__Your assignment__. Give the entries again exactly; drop the pictures.

Object matching data:
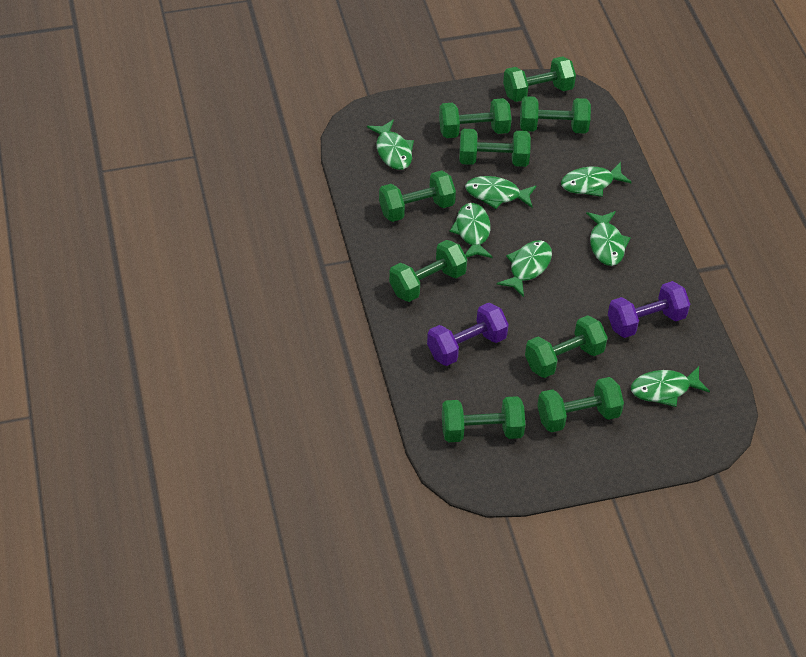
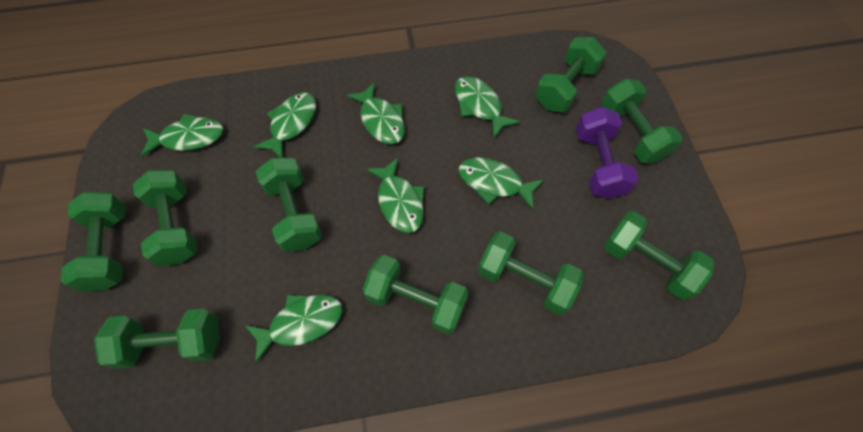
purple dumbbell: 2 -> 1

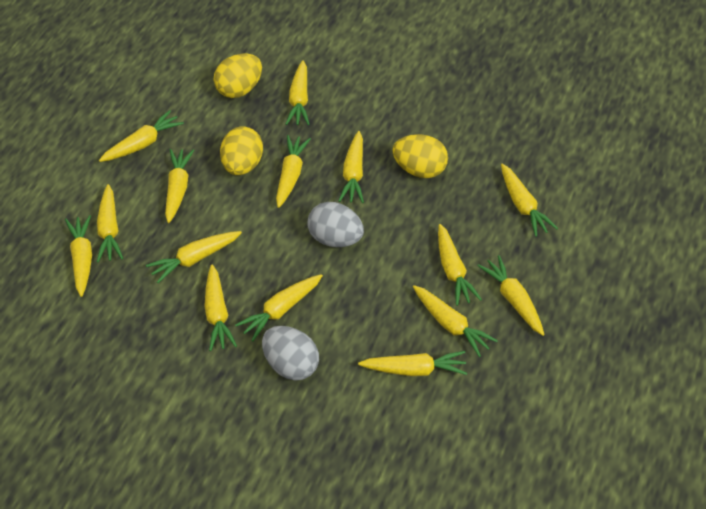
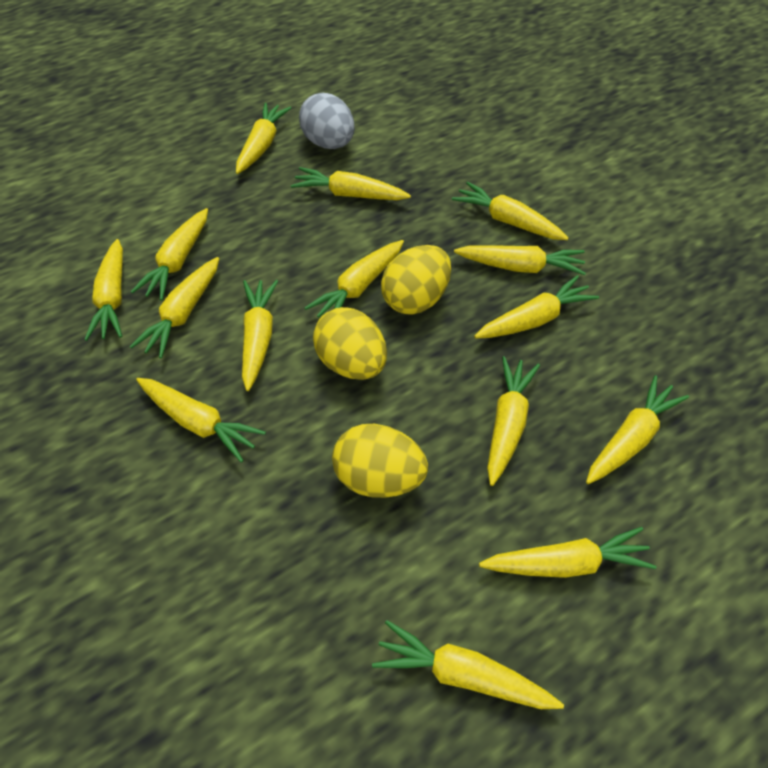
grey egg: 2 -> 1

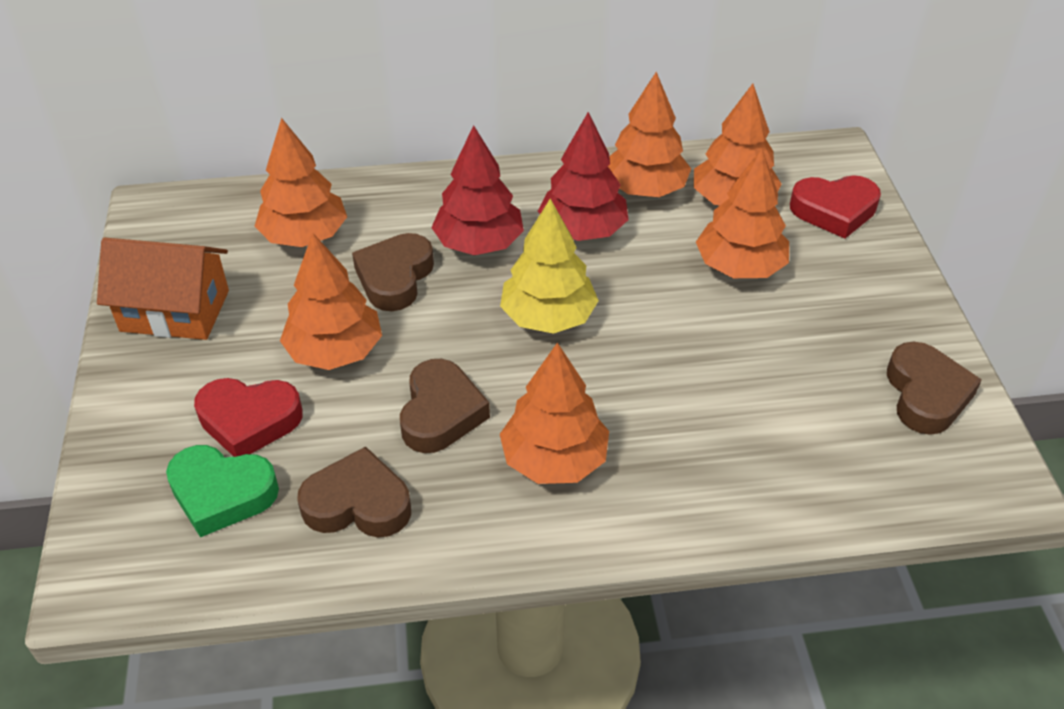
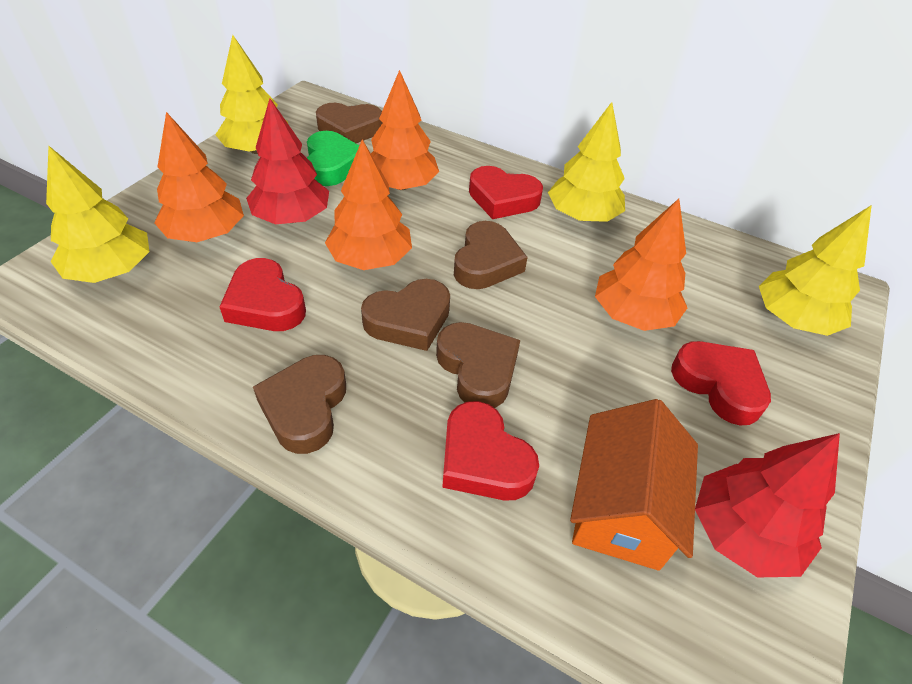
brown heart: 4 -> 5
orange tree: 6 -> 4
red heart: 2 -> 4
yellow tree: 1 -> 4

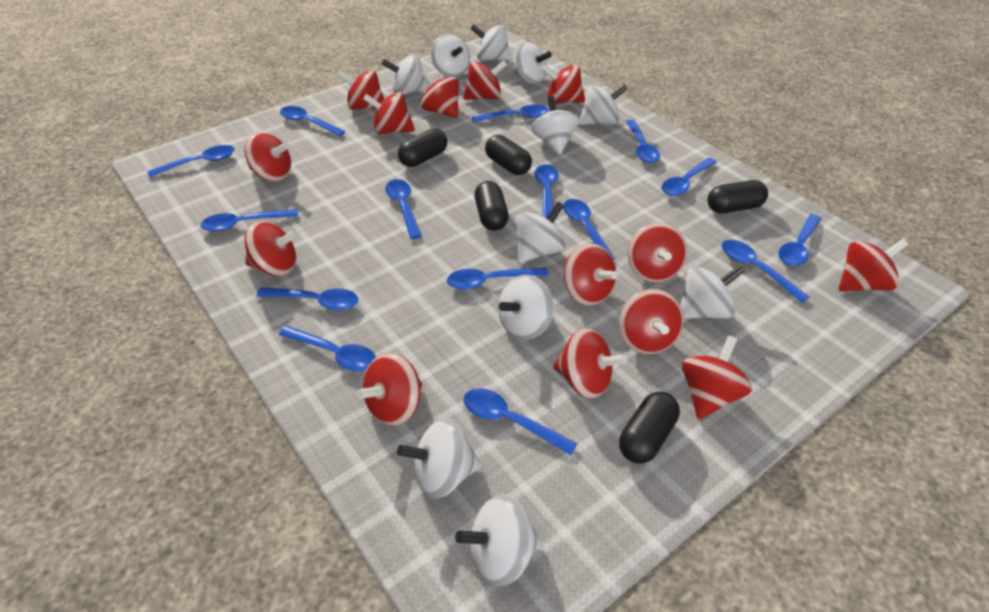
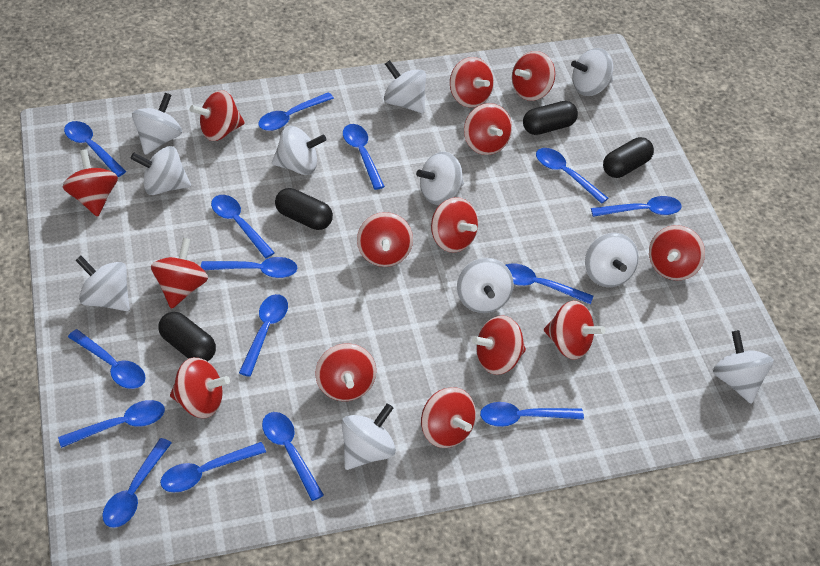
black capsule: 5 -> 4

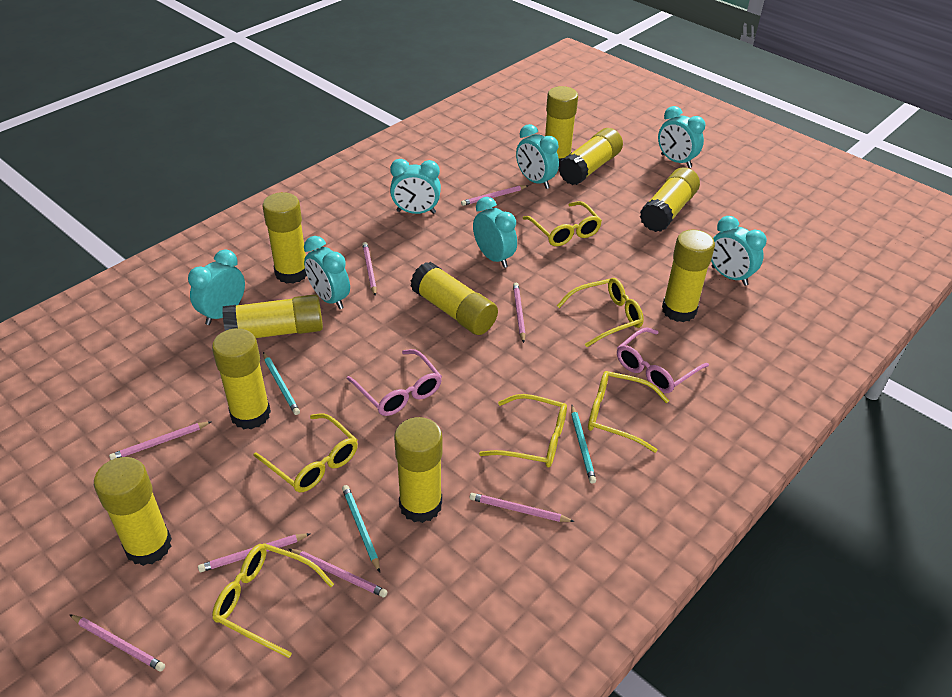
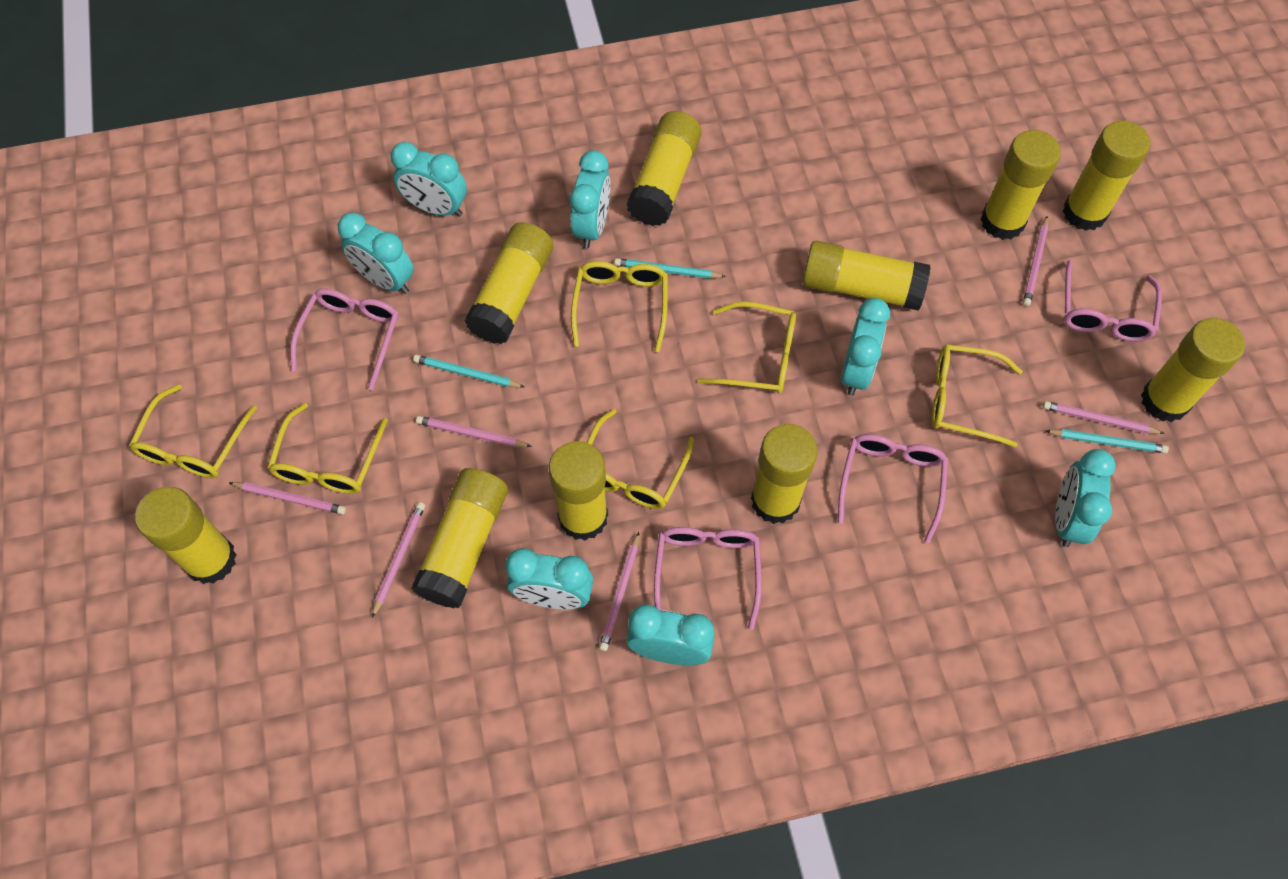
pink glasses: 2 -> 4
pink pencil: 8 -> 6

__Written response__.
purple dumbbell: 2 -> 1

grey egg: 2 -> 1

brown heart: 4 -> 5
orange tree: 6 -> 4
red heart: 2 -> 4
yellow tree: 1 -> 4

black capsule: 5 -> 4

pink glasses: 2 -> 4
pink pencil: 8 -> 6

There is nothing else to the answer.